ASSIGNMENT => Wherever a line below holds the word "green", copy that line.
Start of SUPPLIED RECORDS
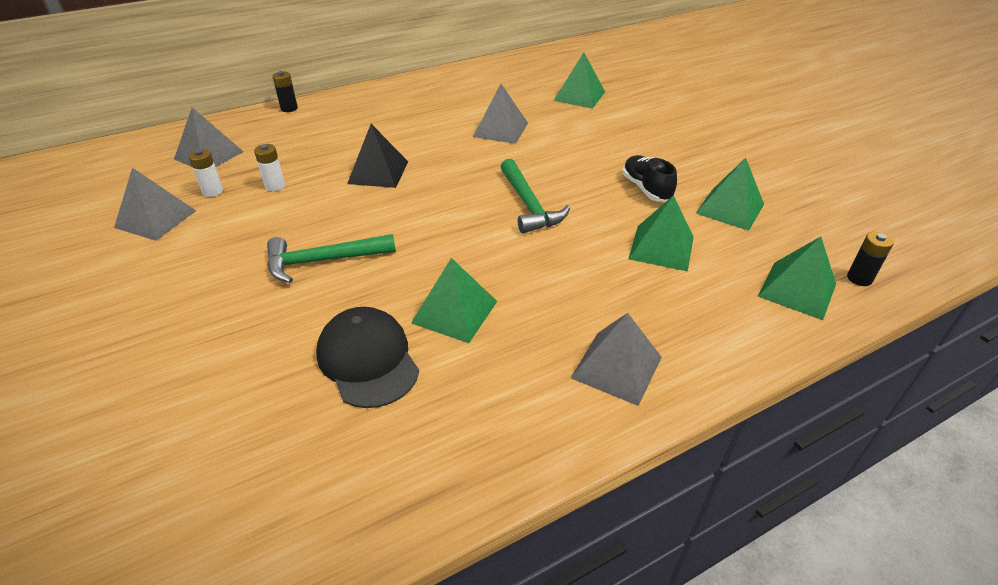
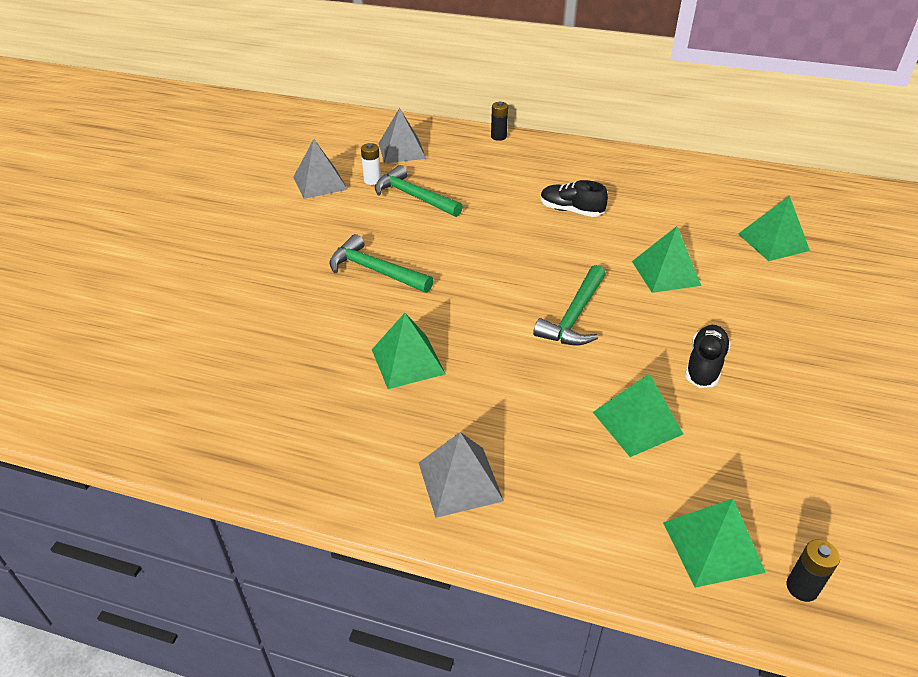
camera: 45 degrees right, 0 degrees up
(275, 186) = (413, 197): white battery -> green hammer
(368, 360) = (317, 355): black cap -> none
(378, 172) = (495, 223): black pyramid -> none
(425, 136) = (571, 211): none -> black shoe
(500, 129) = (645, 237): grey pyramid -> none
(730, 208) = (765, 435): green pyramid -> green pyramid (665, 273)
End of SUPPLIED RECORDS
ANSWER =>
(275, 186) = (413, 197): white battery -> green hammer
(730, 208) = (765, 435): green pyramid -> green pyramid (665, 273)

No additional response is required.